• TASK TO CARRY OUT
Transcribe all of the data exactly. Images stay out.
**********
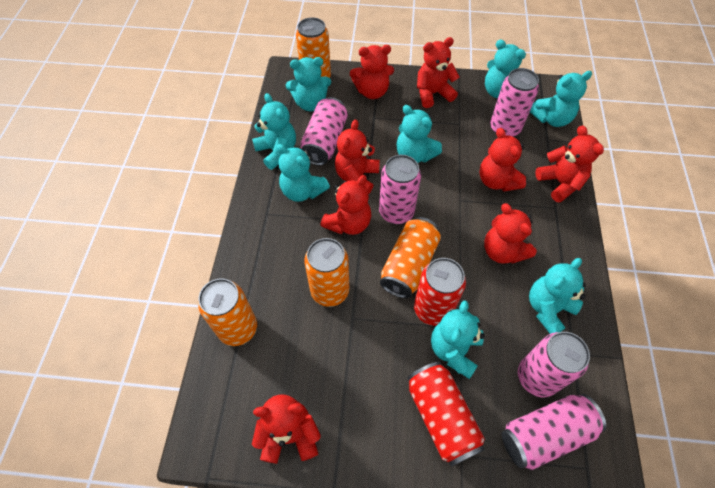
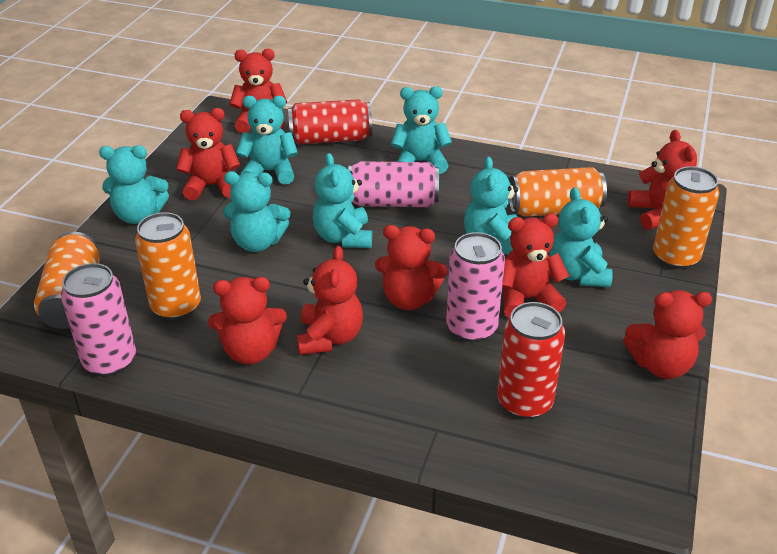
pink can: 5 -> 3
turquoise teddy bear: 8 -> 7

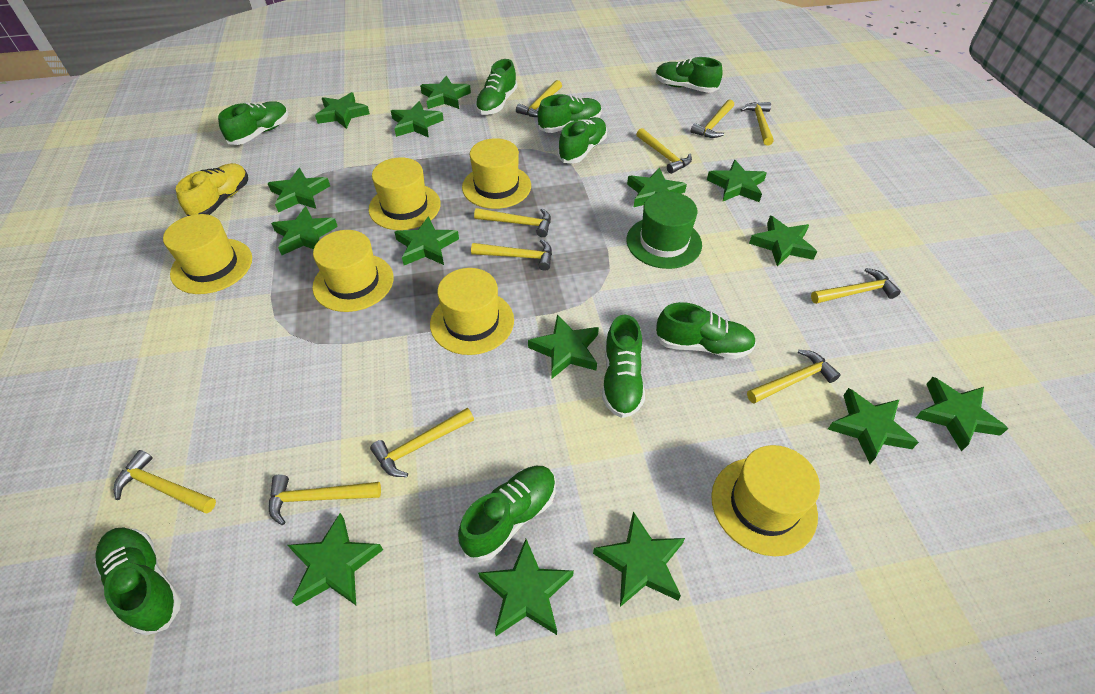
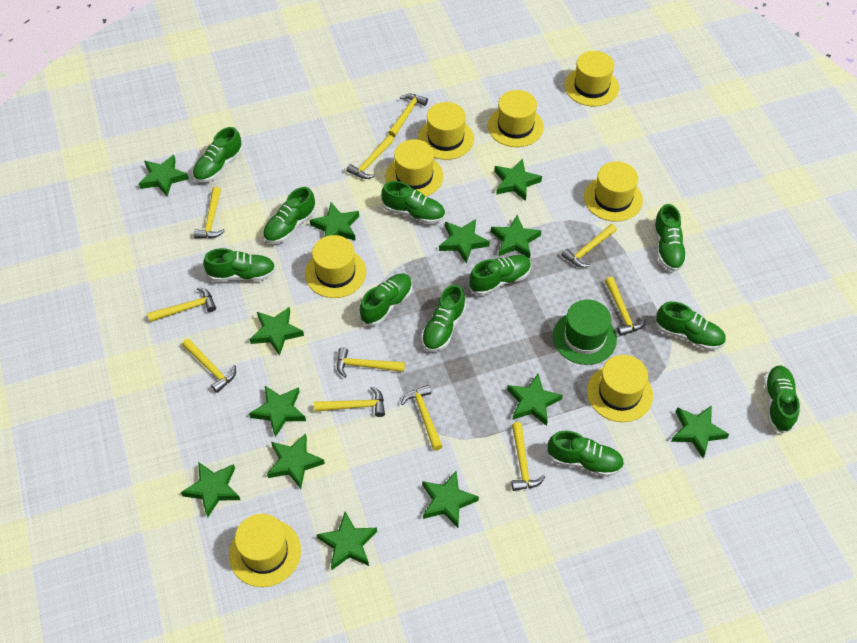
green shoe: 9 -> 11
green star: 15 -> 13
yellow hat: 6 -> 8
yellow shoe: 1 -> 0

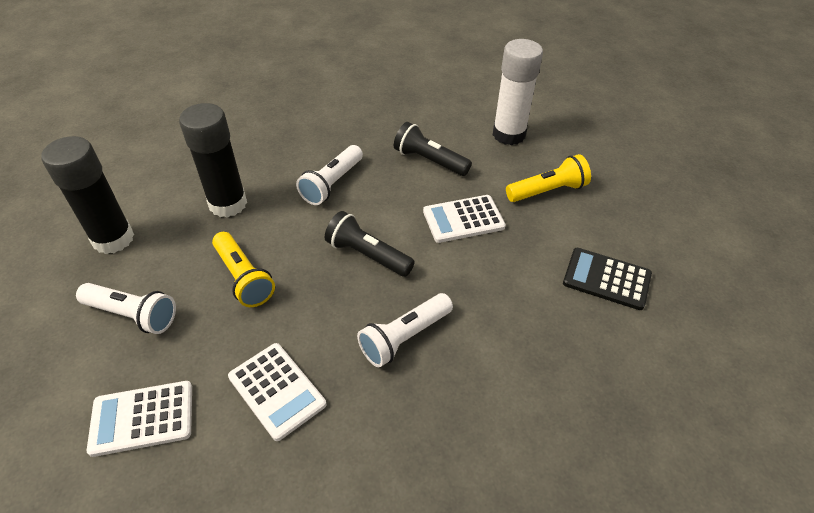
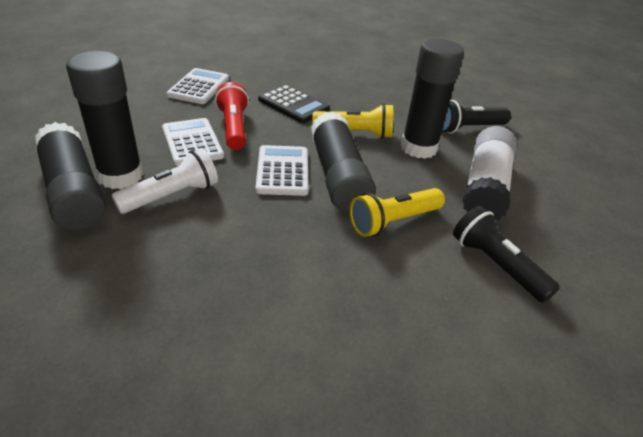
black glue stick: 2 -> 4
red flashlight: 0 -> 1
white flashlight: 3 -> 1

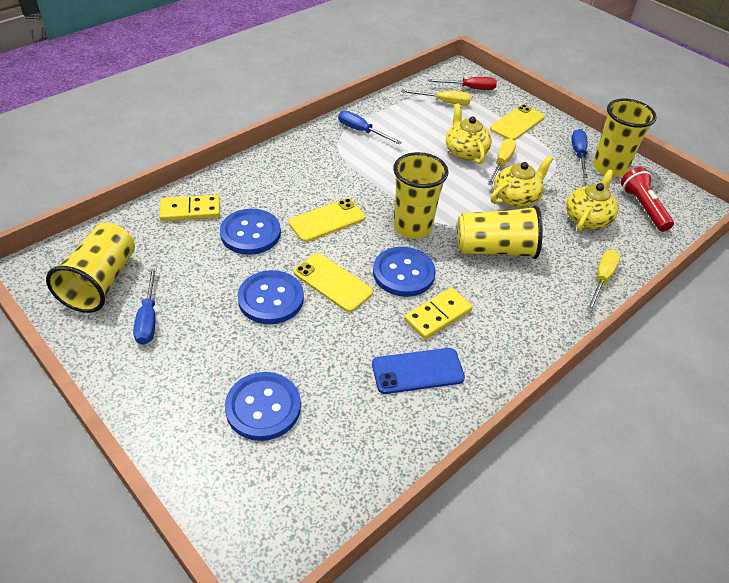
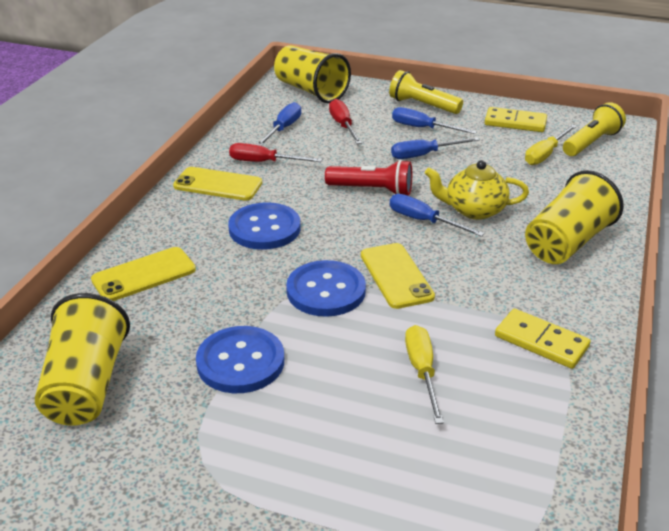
blue button: 4 -> 3
blue phone: 1 -> 0
blue screwdriver: 3 -> 4
red screwdriver: 1 -> 2
yellow cup: 4 -> 3
yellow flashlight: 0 -> 2
yellow screwdriver: 3 -> 2
yellow teapot: 3 -> 1

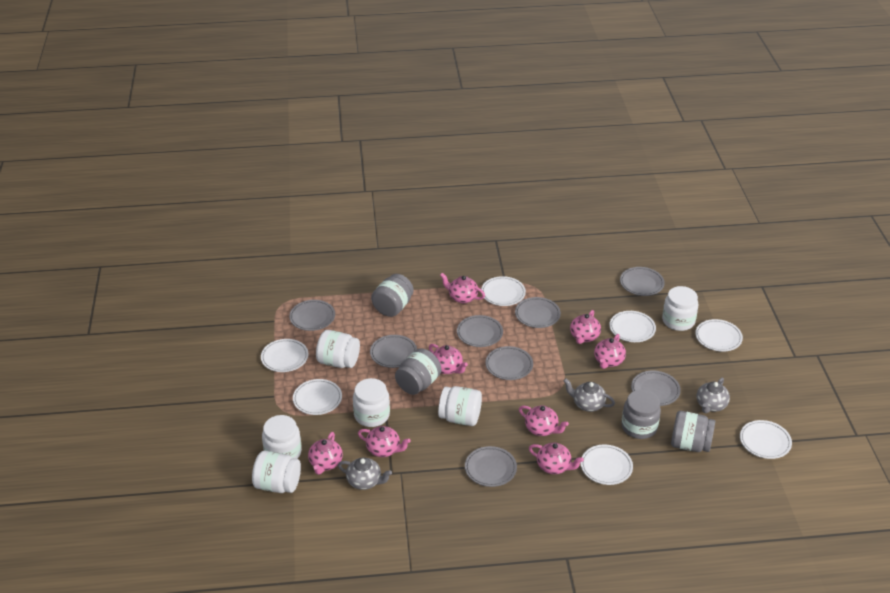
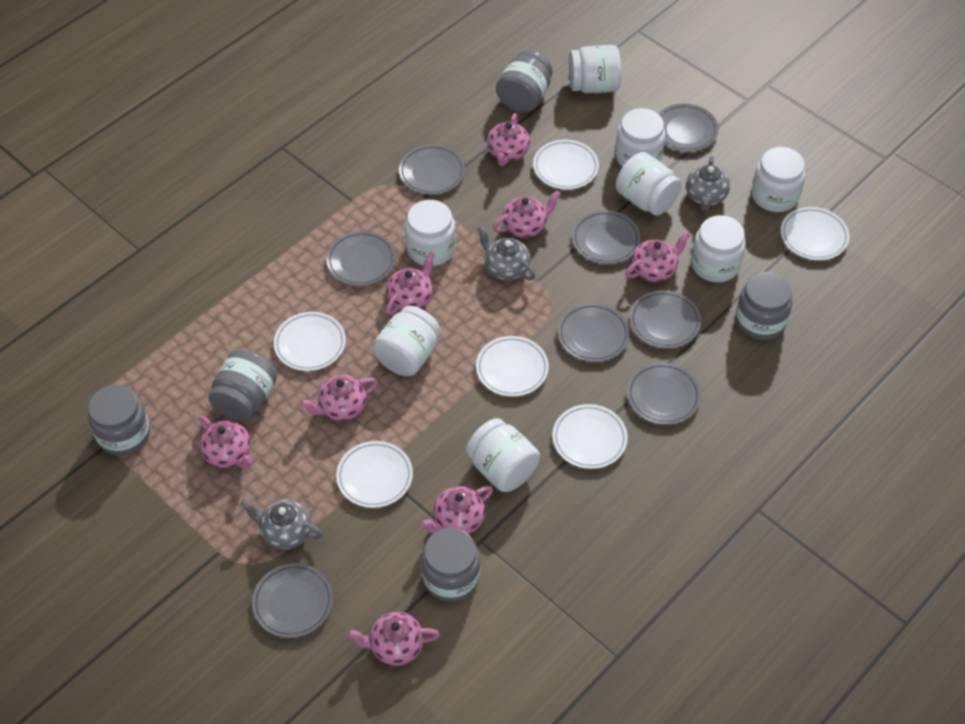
grey jar: 4 -> 5
white jar: 6 -> 8
white plate: 7 -> 6

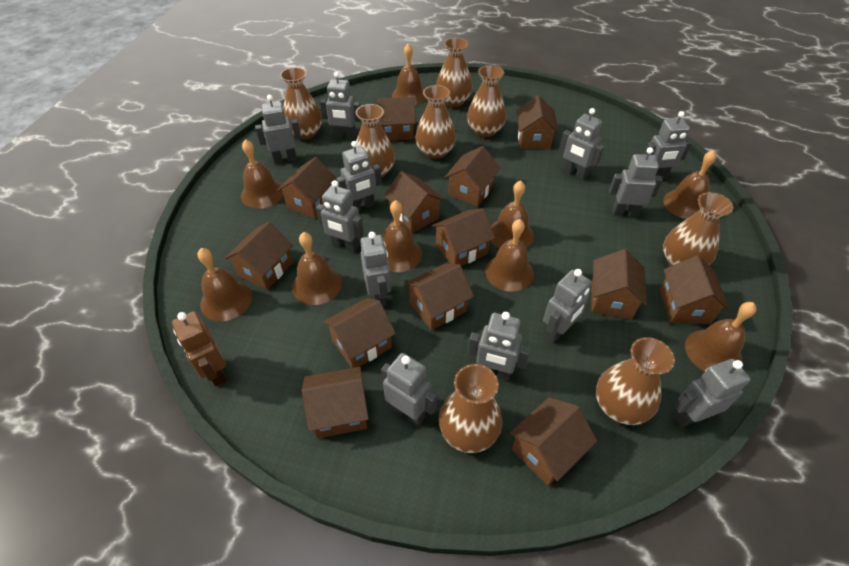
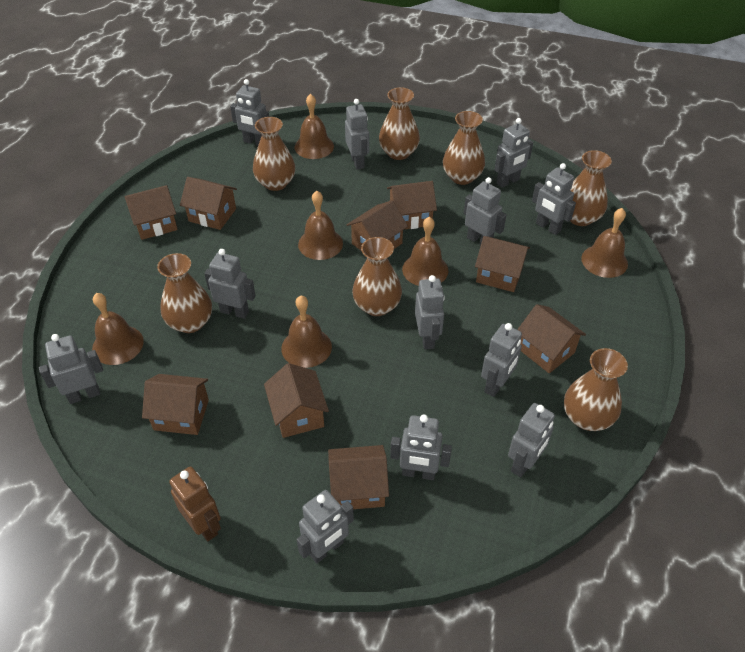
brown bell: 9 -> 6
brown house: 13 -> 9
brown vase: 8 -> 7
**********
• ANSWER
pink can: 5 -> 3
turquoise teddy bear: 8 -> 7

green shoe: 9 -> 11
green star: 15 -> 13
yellow hat: 6 -> 8
yellow shoe: 1 -> 0

black glue stick: 2 -> 4
red flashlight: 0 -> 1
white flashlight: 3 -> 1

blue button: 4 -> 3
blue phone: 1 -> 0
blue screwdriver: 3 -> 4
red screwdriver: 1 -> 2
yellow cup: 4 -> 3
yellow flashlight: 0 -> 2
yellow screwdriver: 3 -> 2
yellow teapot: 3 -> 1

grey jar: 4 -> 5
white jar: 6 -> 8
white plate: 7 -> 6

brown bell: 9 -> 6
brown house: 13 -> 9
brown vase: 8 -> 7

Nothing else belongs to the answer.